### Aim of the task
Search the listing for "first" and copy every line where it appears.
(Beginning of Recorded information)
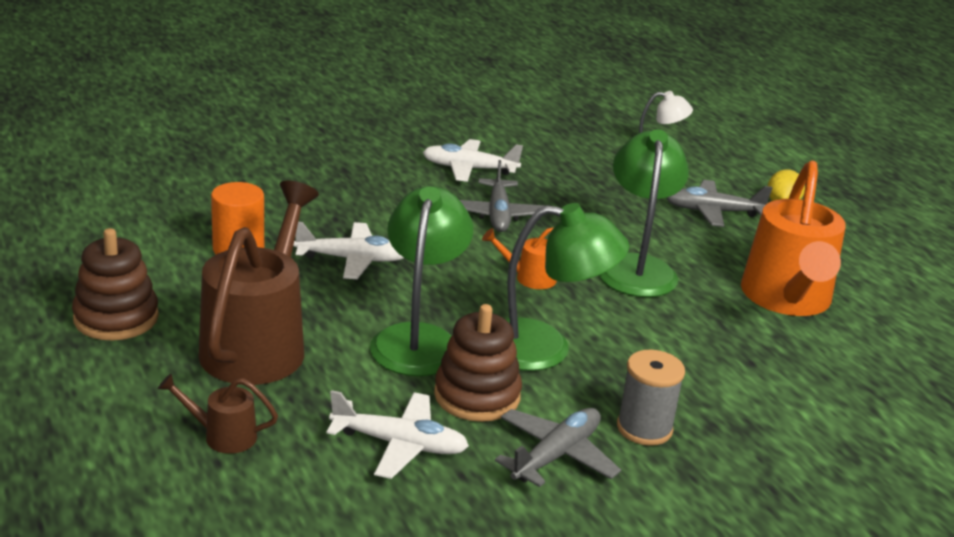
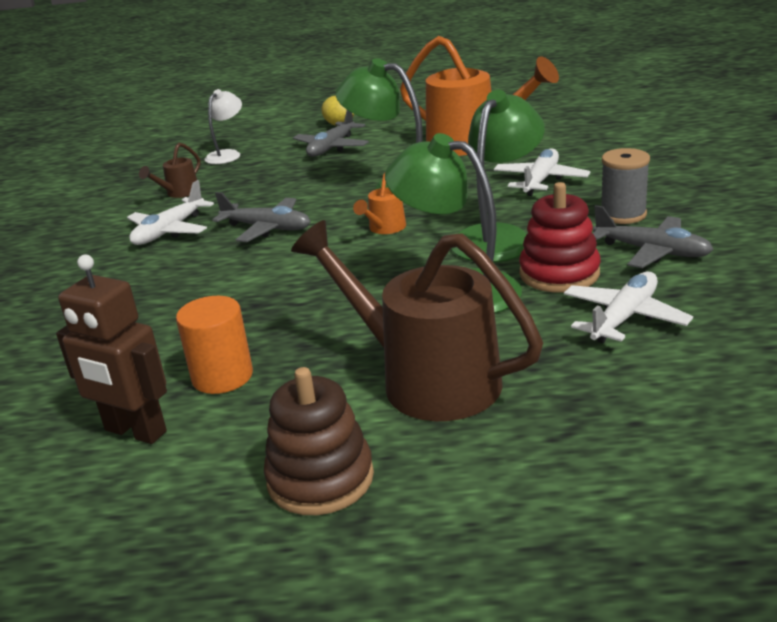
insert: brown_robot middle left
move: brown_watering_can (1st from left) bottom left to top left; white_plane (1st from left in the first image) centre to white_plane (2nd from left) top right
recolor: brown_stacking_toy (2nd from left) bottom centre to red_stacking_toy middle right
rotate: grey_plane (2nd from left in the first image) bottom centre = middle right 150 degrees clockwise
(End of Recorded information)
### Reply
move: brown_watering_can (1st from left) bottom left to top left; white_plane (1st from left in the first image) centre to white_plane (2nd from left) top right
rotate: grey_plane (2nd from left in the first image) bottom centre = middle right 150 degrees clockwise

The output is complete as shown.